→ **TASK ITEM**
When you reach the line that has "red watering can: 3 -> 1" in the material below, reproduce it and each line after it exactly, through the last one.

Top of INFORMATION PROVIDED

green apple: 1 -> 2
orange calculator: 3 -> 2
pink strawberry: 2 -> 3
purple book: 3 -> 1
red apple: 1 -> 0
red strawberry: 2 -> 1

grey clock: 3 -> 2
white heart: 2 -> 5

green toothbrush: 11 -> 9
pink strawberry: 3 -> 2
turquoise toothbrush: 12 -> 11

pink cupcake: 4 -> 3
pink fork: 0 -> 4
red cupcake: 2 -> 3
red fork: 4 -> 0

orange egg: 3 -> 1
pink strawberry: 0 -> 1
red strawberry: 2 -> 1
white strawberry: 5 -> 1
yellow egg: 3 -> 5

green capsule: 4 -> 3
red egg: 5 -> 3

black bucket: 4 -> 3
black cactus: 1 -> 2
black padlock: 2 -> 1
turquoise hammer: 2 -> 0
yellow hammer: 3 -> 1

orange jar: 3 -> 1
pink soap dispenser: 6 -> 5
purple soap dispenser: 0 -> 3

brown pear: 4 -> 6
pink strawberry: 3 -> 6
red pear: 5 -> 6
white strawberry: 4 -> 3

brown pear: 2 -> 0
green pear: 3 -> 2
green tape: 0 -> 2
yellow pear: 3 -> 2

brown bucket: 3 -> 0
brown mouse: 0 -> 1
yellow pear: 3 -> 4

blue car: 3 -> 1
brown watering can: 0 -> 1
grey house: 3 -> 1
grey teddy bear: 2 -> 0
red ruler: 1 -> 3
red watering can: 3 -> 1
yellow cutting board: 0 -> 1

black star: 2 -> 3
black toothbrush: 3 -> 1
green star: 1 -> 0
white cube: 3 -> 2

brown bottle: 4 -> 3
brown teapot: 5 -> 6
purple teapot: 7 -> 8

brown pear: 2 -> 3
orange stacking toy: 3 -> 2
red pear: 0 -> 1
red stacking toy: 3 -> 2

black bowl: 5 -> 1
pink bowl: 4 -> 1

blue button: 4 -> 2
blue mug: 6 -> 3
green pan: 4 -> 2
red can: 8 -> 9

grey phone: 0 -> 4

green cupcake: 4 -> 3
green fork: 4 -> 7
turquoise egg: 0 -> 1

Bottom of INFORMATION PROVIDED

→ **RESPONSE TO THE EXERCISE**
red watering can: 3 -> 1
yellow cutting board: 0 -> 1

black star: 2 -> 3
black toothbrush: 3 -> 1
green star: 1 -> 0
white cube: 3 -> 2

brown bottle: 4 -> 3
brown teapot: 5 -> 6
purple teapot: 7 -> 8

brown pear: 2 -> 3
orange stacking toy: 3 -> 2
red pear: 0 -> 1
red stacking toy: 3 -> 2

black bowl: 5 -> 1
pink bowl: 4 -> 1

blue button: 4 -> 2
blue mug: 6 -> 3
green pan: 4 -> 2
red can: 8 -> 9

grey phone: 0 -> 4

green cupcake: 4 -> 3
green fork: 4 -> 7
turquoise egg: 0 -> 1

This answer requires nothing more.